START DATASET

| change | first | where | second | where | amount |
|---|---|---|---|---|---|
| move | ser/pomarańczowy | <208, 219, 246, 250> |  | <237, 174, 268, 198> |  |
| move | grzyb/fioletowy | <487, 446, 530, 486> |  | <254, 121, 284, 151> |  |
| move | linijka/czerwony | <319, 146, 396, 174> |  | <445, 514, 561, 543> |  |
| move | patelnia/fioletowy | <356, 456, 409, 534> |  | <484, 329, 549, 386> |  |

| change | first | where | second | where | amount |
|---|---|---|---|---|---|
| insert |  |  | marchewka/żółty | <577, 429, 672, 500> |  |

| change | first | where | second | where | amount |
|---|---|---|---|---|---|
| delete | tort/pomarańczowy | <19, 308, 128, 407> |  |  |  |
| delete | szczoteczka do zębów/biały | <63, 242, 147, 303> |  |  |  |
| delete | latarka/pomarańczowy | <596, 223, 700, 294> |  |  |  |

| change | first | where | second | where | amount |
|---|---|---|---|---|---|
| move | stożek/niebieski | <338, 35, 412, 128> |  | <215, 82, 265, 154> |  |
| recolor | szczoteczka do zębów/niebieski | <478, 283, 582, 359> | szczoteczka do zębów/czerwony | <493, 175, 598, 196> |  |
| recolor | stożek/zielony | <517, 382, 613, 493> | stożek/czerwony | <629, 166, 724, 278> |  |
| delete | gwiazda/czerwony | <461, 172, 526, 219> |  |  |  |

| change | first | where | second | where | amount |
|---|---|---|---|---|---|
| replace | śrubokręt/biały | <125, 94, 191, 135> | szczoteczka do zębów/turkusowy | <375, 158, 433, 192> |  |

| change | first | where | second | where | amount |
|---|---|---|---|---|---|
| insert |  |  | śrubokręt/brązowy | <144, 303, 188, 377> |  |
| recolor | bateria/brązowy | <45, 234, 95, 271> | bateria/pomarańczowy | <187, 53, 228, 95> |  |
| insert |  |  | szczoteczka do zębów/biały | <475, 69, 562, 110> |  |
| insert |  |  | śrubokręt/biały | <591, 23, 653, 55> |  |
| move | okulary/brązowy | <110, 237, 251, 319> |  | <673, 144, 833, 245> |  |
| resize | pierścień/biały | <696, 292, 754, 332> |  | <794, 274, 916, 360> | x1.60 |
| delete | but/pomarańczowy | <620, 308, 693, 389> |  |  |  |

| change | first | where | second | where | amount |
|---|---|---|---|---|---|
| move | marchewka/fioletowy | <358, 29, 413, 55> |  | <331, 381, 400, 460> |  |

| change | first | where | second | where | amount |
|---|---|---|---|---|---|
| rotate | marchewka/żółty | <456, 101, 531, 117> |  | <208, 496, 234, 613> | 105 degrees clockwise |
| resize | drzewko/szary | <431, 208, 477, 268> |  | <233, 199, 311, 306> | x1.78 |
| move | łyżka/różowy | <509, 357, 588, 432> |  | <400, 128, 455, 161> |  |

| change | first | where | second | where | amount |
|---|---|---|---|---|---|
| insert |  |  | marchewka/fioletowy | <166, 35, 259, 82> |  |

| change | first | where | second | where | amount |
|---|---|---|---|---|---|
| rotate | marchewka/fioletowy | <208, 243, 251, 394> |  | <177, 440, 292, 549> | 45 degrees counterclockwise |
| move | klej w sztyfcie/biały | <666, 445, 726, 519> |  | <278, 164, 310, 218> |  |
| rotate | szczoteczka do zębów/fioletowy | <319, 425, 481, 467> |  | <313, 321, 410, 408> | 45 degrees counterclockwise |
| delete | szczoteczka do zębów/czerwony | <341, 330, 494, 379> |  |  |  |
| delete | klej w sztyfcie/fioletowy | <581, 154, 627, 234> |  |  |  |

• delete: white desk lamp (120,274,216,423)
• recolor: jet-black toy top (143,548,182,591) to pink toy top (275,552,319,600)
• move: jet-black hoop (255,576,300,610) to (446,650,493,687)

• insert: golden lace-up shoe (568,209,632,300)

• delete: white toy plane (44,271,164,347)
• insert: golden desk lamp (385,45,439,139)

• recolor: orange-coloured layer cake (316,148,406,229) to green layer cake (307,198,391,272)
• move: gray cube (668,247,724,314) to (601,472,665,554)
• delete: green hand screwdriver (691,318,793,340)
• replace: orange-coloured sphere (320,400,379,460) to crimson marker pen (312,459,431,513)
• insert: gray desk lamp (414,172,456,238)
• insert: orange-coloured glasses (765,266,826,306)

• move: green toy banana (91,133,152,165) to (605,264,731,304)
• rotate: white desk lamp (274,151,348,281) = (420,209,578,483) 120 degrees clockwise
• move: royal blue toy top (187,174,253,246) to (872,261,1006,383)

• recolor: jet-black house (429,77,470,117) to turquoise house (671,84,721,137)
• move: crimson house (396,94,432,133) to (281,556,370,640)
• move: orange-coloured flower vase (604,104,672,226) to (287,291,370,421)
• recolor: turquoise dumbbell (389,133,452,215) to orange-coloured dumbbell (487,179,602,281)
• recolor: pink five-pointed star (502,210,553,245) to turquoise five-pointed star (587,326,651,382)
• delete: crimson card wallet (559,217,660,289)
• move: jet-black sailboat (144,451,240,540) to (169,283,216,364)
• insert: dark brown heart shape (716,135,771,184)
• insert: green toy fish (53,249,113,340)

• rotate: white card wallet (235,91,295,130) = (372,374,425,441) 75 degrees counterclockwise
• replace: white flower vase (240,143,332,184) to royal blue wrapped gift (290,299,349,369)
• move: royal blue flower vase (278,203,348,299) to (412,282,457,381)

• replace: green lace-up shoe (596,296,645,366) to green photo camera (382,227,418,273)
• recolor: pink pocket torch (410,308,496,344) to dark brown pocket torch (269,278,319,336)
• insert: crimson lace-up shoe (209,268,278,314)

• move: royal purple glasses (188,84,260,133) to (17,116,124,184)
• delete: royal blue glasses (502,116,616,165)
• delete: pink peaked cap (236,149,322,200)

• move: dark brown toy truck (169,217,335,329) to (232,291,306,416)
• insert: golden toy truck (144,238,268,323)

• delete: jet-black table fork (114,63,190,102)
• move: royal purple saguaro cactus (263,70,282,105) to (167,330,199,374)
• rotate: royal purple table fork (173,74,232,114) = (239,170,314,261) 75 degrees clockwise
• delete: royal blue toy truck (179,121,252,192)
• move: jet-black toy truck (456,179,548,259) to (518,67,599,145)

END DATASET

■ WHAT TO PRODUCE: Give the entries again in full, with nothing changed.

■ OUTPUT:
| change | first | where | second | where | amount |
|---|---|---|---|---|---|
| move | ser/pomarańczowy | <208, 219, 246, 250> |  | <237, 174, 268, 198> |  |
| move | grzyb/fioletowy | <487, 446, 530, 486> |  | <254, 121, 284, 151> |  |
| move | linijka/czerwony | <319, 146, 396, 174> |  | <445, 514, 561, 543> |  |
| move | patelnia/fioletowy | <356, 456, 409, 534> |  | <484, 329, 549, 386> |  |

| change | first | where | second | where | amount |
|---|---|---|---|---|---|
| insert |  |  | marchewka/żółty | <577, 429, 672, 500> |  |

| change | first | where | second | where | amount |
|---|---|---|---|---|---|
| delete | tort/pomarańczowy | <19, 308, 128, 407> |  |  |  |
| delete | szczoteczka do zębów/biały | <63, 242, 147, 303> |  |  |  |
| delete | latarka/pomarańczowy | <596, 223, 700, 294> |  |  |  |

| change | first | where | second | where | amount |
|---|---|---|---|---|---|
| move | stożek/niebieski | <338, 35, 412, 128> |  | <215, 82, 265, 154> |  |
| recolor | szczoteczka do zębów/niebieski | <478, 283, 582, 359> | szczoteczka do zębów/czerwony | <493, 175, 598, 196> |  |
| recolor | stożek/zielony | <517, 382, 613, 493> | stożek/czerwony | <629, 166, 724, 278> |  |
| delete | gwiazda/czerwony | <461, 172, 526, 219> |  |  |  |

| change | first | where | second | where | amount |
|---|---|---|---|---|---|
| replace | śrubokręt/biały | <125, 94, 191, 135> | szczoteczka do zębów/turkusowy | <375, 158, 433, 192> |  |

| change | first | where | second | where | amount |
|---|---|---|---|---|---|
| insert |  |  | śrubokręt/brązowy | <144, 303, 188, 377> |  |
| recolor | bateria/brązowy | <45, 234, 95, 271> | bateria/pomarańczowy | <187, 53, 228, 95> |  |
| insert |  |  | szczoteczka do zębów/biały | <475, 69, 562, 110> |  |
| insert |  |  | śrubokręt/biały | <591, 23, 653, 55> |  |
| move | okulary/brązowy | <110, 237, 251, 319> |  | <673, 144, 833, 245> |  |
| resize | pierścień/biały | <696, 292, 754, 332> |  | <794, 274, 916, 360> | x1.60 |
| delete | but/pomarańczowy | <620, 308, 693, 389> |  |  |  |

| change | first | where | second | where | amount |
|---|---|---|---|---|---|
| move | marchewka/fioletowy | <358, 29, 413, 55> |  | <331, 381, 400, 460> |  |

| change | first | where | second | where | amount |
|---|---|---|---|---|---|
| rotate | marchewka/żółty | <456, 101, 531, 117> |  | <208, 496, 234, 613> | 105 degrees clockwise |
| resize | drzewko/szary | <431, 208, 477, 268> |  | <233, 199, 311, 306> | x1.78 |
| move | łyżka/różowy | <509, 357, 588, 432> |  | <400, 128, 455, 161> |  |

| change | first | where | second | where | amount |
|---|---|---|---|---|---|
| insert |  |  | marchewka/fioletowy | <166, 35, 259, 82> |  |

| change | first | where | second | where | amount |
|---|---|---|---|---|---|
| rotate | marchewka/fioletowy | <208, 243, 251, 394> |  | <177, 440, 292, 549> | 45 degrees counterclockwise |
| move | klej w sztyfcie/biały | <666, 445, 726, 519> |  | <278, 164, 310, 218> |  |
| rotate | szczoteczka do zębów/fioletowy | <319, 425, 481, 467> |  | <313, 321, 410, 408> | 45 degrees counterclockwise |
| delete | szczoteczka do zębów/czerwony | <341, 330, 494, 379> |  |  |  |
| delete | klej w sztyfcie/fioletowy | <581, 154, 627, 234> |  |  |  |

• delete: white desk lamp (120,274,216,423)
• recolor: jet-black toy top (143,548,182,591) to pink toy top (275,552,319,600)
• move: jet-black hoop (255,576,300,610) to (446,650,493,687)

• insert: golden lace-up shoe (568,209,632,300)

• delete: white toy plane (44,271,164,347)
• insert: golden desk lamp (385,45,439,139)

• recolor: orange-coloured layer cake (316,148,406,229) to green layer cake (307,198,391,272)
• move: gray cube (668,247,724,314) to (601,472,665,554)
• delete: green hand screwdriver (691,318,793,340)
• replace: orange-coloured sphere (320,400,379,460) to crimson marker pen (312,459,431,513)
• insert: gray desk lamp (414,172,456,238)
• insert: orange-coloured glasses (765,266,826,306)

• move: green toy banana (91,133,152,165) to (605,264,731,304)
• rotate: white desk lamp (274,151,348,281) = (420,209,578,483) 120 degrees clockwise
• move: royal blue toy top (187,174,253,246) to (872,261,1006,383)

• recolor: jet-black house (429,77,470,117) to turquoise house (671,84,721,137)
• move: crimson house (396,94,432,133) to (281,556,370,640)
• move: orange-coloured flower vase (604,104,672,226) to (287,291,370,421)
• recolor: turquoise dumbbell (389,133,452,215) to orange-coloured dumbbell (487,179,602,281)
• recolor: pink five-pointed star (502,210,553,245) to turquoise five-pointed star (587,326,651,382)
• delete: crimson card wallet (559,217,660,289)
• move: jet-black sailboat (144,451,240,540) to (169,283,216,364)
• insert: dark brown heart shape (716,135,771,184)
• insert: green toy fish (53,249,113,340)

• rotate: white card wallet (235,91,295,130) = (372,374,425,441) 75 degrees counterclockwise
• replace: white flower vase (240,143,332,184) to royal blue wrapped gift (290,299,349,369)
• move: royal blue flower vase (278,203,348,299) to (412,282,457,381)

• replace: green lace-up shoe (596,296,645,366) to green photo camera (382,227,418,273)
• recolor: pink pocket torch (410,308,496,344) to dark brown pocket torch (269,278,319,336)
• insert: crimson lace-up shoe (209,268,278,314)

• move: royal purple glasses (188,84,260,133) to (17,116,124,184)
• delete: royal blue glasses (502,116,616,165)
• delete: pink peaked cap (236,149,322,200)

• move: dark brown toy truck (169,217,335,329) to (232,291,306,416)
• insert: golden toy truck (144,238,268,323)

• delete: jet-black table fork (114,63,190,102)
• move: royal purple saguaro cactus (263,70,282,105) to (167,330,199,374)
• rotate: royal purple table fork (173,74,232,114) = (239,170,314,261) 75 degrees clockwise
• delete: royal blue toy truck (179,121,252,192)
• move: jet-black toy truck (456,179,548,259) to (518,67,599,145)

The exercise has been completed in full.